▸ **WHAT TO PRODUCE**
Exactly as written, copy every line from the one containing "brown_nopefix 845, 171" through the end of the records, with the pictures left out.
---- GIVEN RECORDS
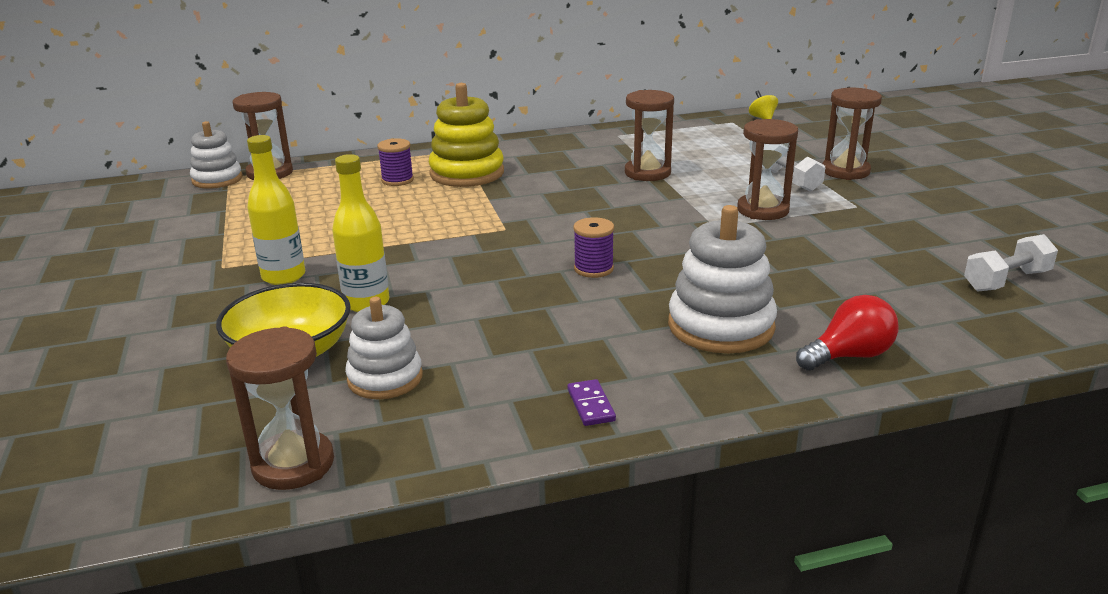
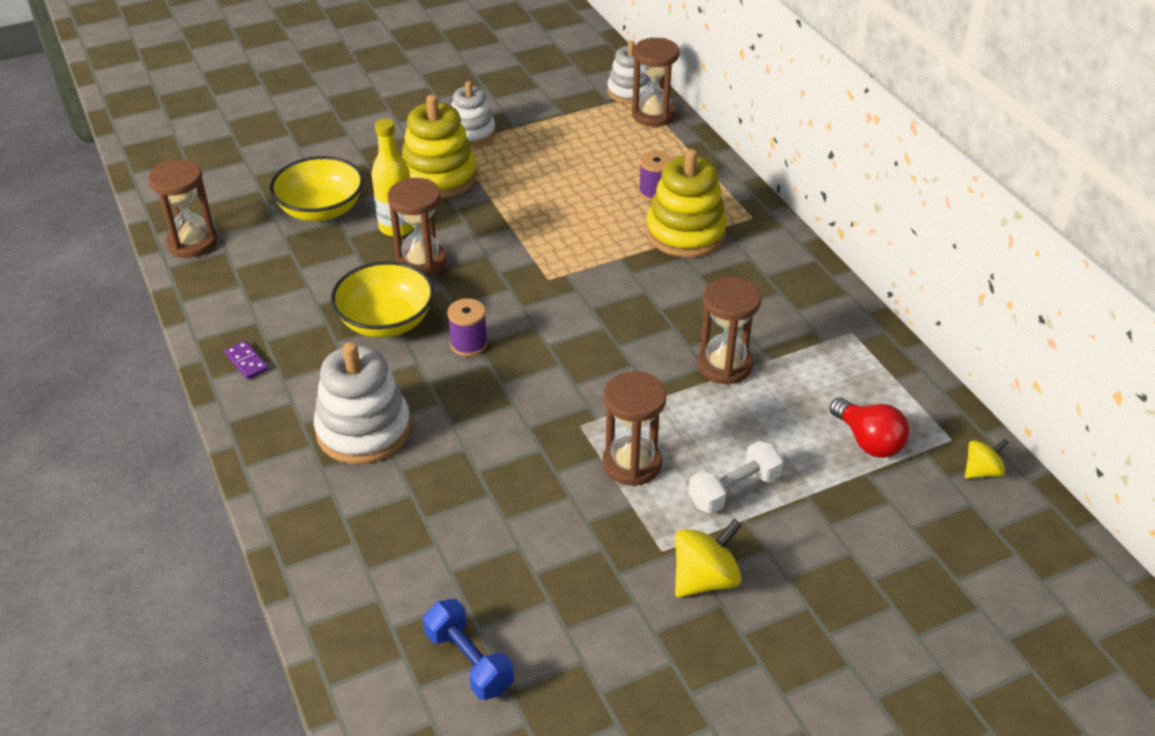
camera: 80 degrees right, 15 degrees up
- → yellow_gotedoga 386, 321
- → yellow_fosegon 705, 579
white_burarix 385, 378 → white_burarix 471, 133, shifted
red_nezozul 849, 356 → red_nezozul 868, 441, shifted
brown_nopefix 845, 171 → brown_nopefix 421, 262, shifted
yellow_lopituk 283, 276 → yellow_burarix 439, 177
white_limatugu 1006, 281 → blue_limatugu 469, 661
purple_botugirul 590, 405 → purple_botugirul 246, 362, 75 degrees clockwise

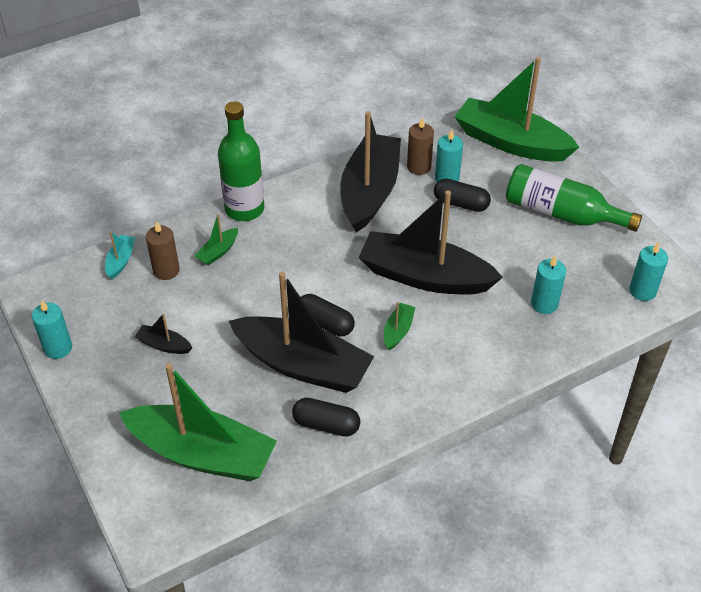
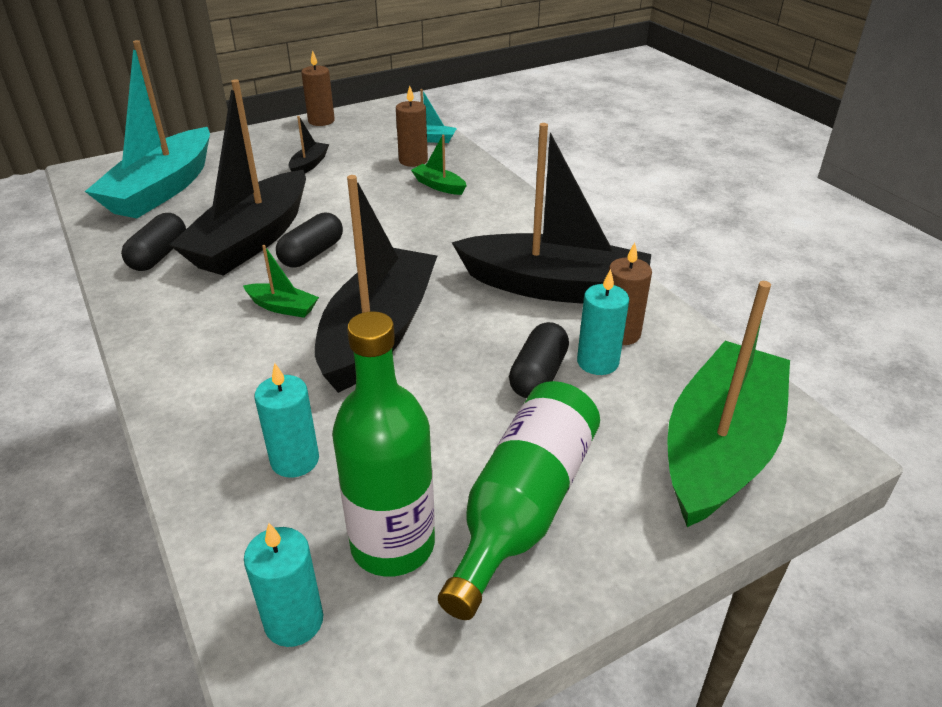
camera: 90 degrees right, 10 degrees down
green_lopituk 244, 209 → green_lopituk 392, 544, shifted
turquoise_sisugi 58, 348 → brown_sisugi 321, 121
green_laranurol 202, 453 → turquoise_laranurol 163, 189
--------
▸ **OUTPUT OF THE TASK**
brown_nopefix 845, 171 → brown_nopefix 421, 262, shifted
yellow_lopituk 283, 276 → yellow_burarix 439, 177
white_limatugu 1006, 281 → blue_limatugu 469, 661
purple_botugirul 590, 405 → purple_botugirul 246, 362, 75 degrees clockwise

camera: 90 degrees right, 10 degrees down
green_lopituk 244, 209 → green_lopituk 392, 544, shifted
turquoise_sisugi 58, 348 → brown_sisugi 321, 121
green_laranurol 202, 453 → turquoise_laranurol 163, 189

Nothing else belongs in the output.